Exercise directions
Copy out each line below in which the string "tile" appears.

▶

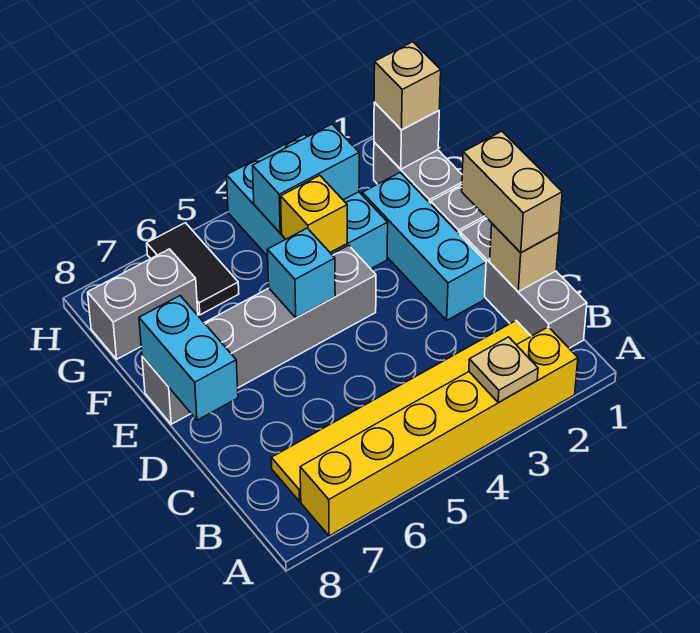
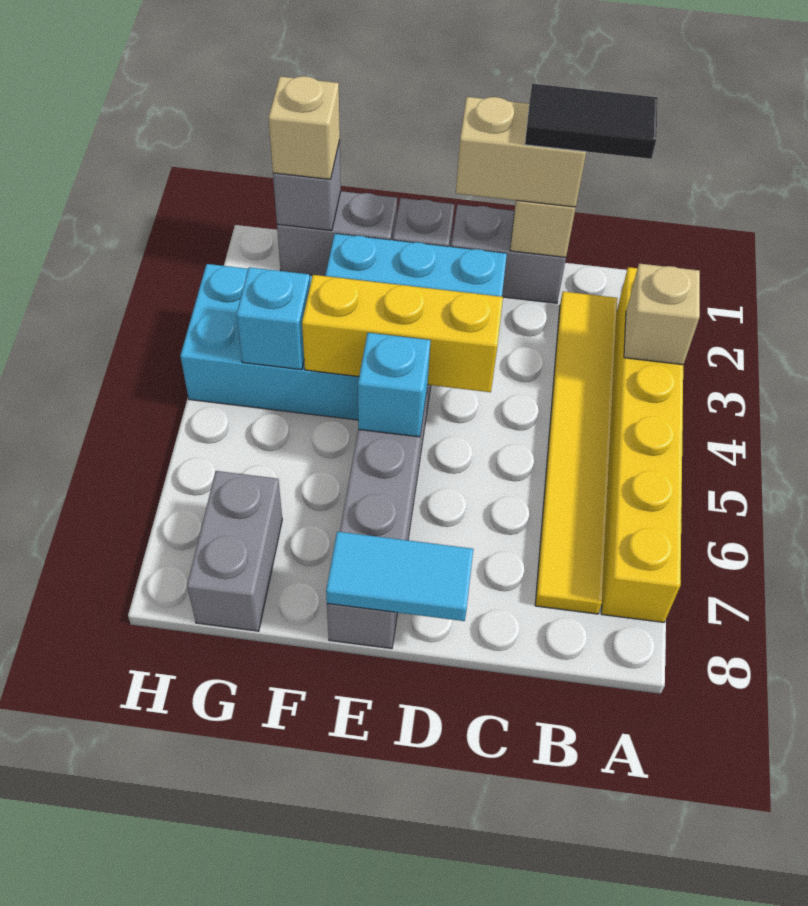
tan plate A3 level 2 -> tan brick A3 level 2
grey brick B1:D1 level 1 -> grey brick C1:D1 level 1
cyan brick D8:E8 level 2 -> cyan tile D8:E8 level 2
yellow brick F4 level 2 -> yellow brick D4:F4 level 2
cyan brick G3:G4 level 2 -> cyan brick G4 level 2
black tile G6:H6 level 1 -> black tile B1:C1 level 4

◀

Task response
cyan brick D8:E8 level 2 -> cyan tile D8:E8 level 2
black tile G6:H6 level 1 -> black tile B1:C1 level 4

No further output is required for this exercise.